━━━━━ DATA LISTING ━━━━━

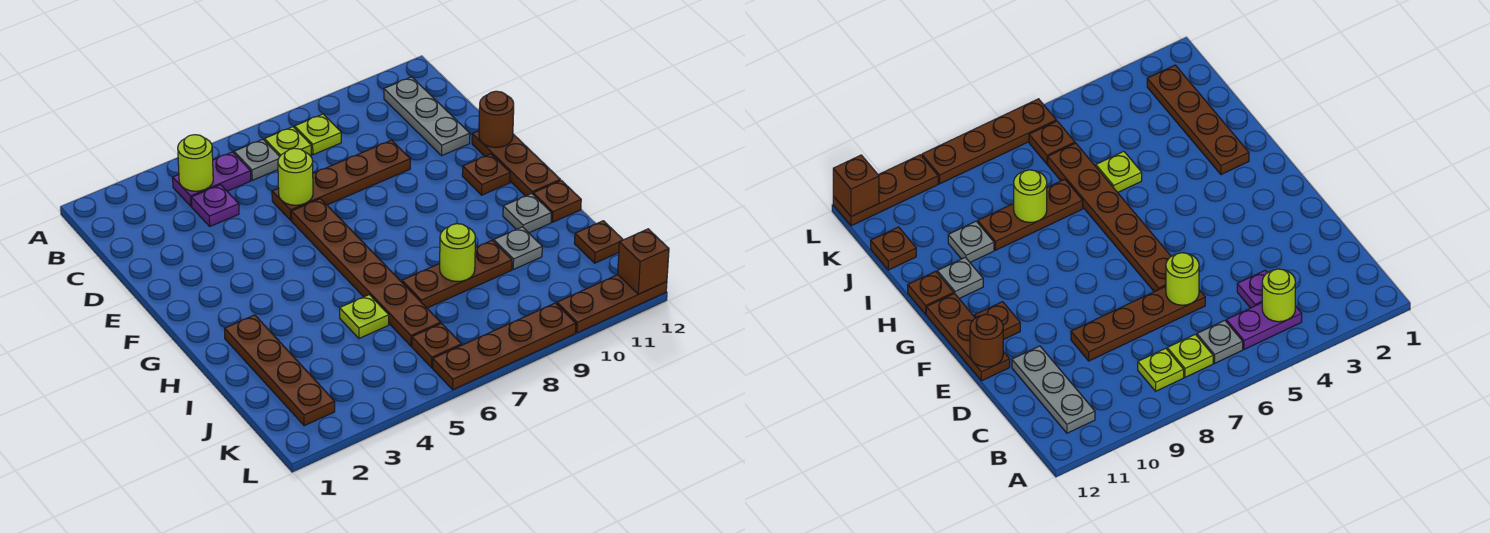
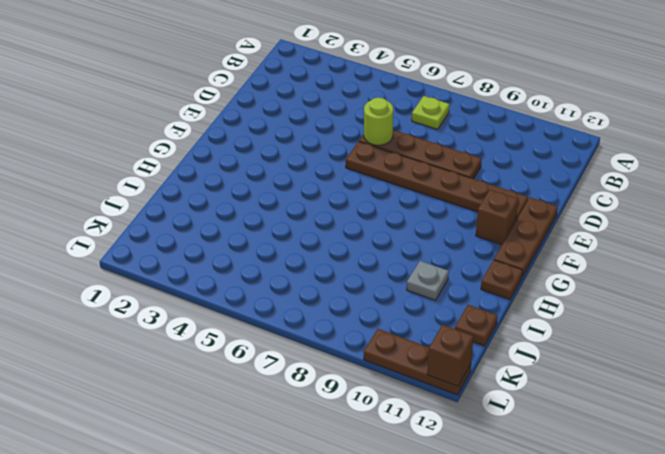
brown plate E6:E11 level 1 -> brown plate E6:J6 level 1
brown brick F11 level 1 -> brown plate F11 level 1
none -> purple plate B4:B5 level 1
none -> grey plate B6 level 1
none -> lime plate B8 level 1

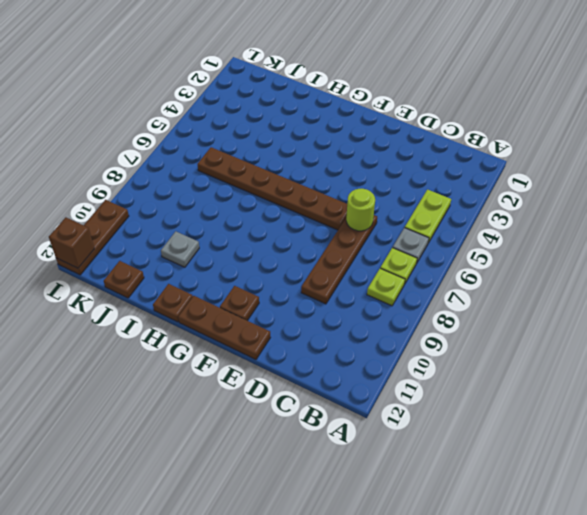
lime plate B4:B5 level 1 -> purple plate B4:B5 level 1
none -> grey plate B11:D11 level 1
none -> purple plate C4 level 1
none -> brown plate H2:K2 level 1

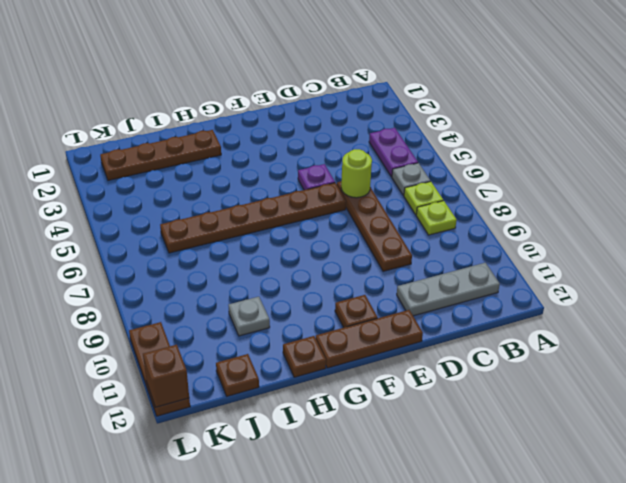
purple plate E5 level 1 -> purple plate C4 level 1
none -> grey plate H11 level 1
none -> lime plate I5 level 1
none -> brown plate I7:I9 level 1

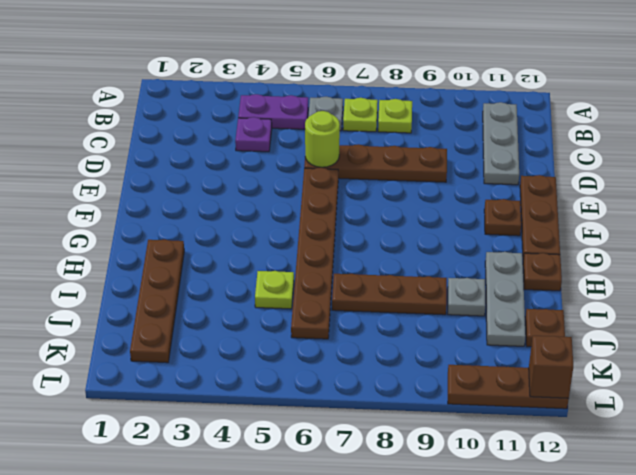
grey plate H11:J11 level 1 -> grey plate H11 level 1
none -> brown plate K6 level 1
none -> brown plate L6:L9 level 1
none -> lime round brick B4 level 2

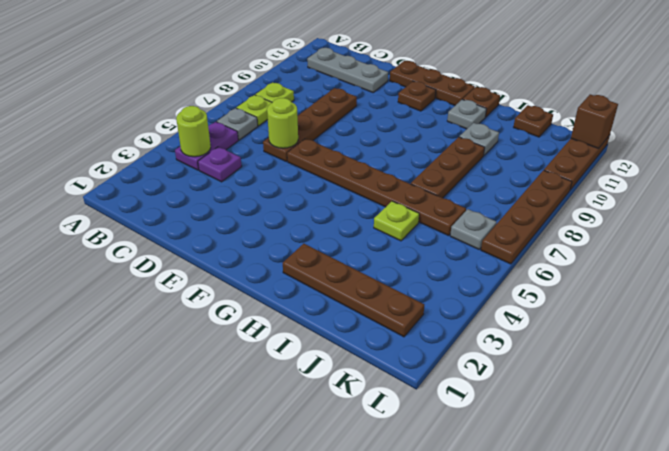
grey plate K6 level 1 -> brown plate K6 level 1
none -> brown round brick E12 level 2
none -> lime round brick I8 level 2

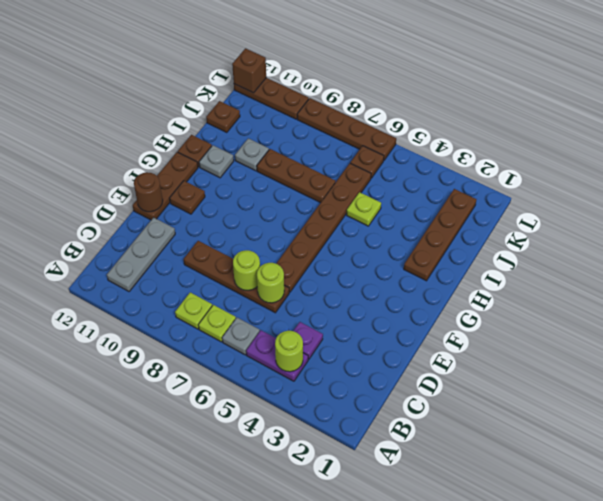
lime round brick D7 level 2 -> lime round brick I8 level 2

━━━━━

BRIEF: Read through the entries above and copy each line that has the string "lime" in it.

WRITTEN ANSWER:
none -> lime plate B8 level 1
lime plate B4:B5 level 1 -> purple plate B4:B5 level 1
none -> lime plate I5 level 1
none -> lime round brick B4 level 2
none -> lime round brick I8 level 2
lime round brick D7 level 2 -> lime round brick I8 level 2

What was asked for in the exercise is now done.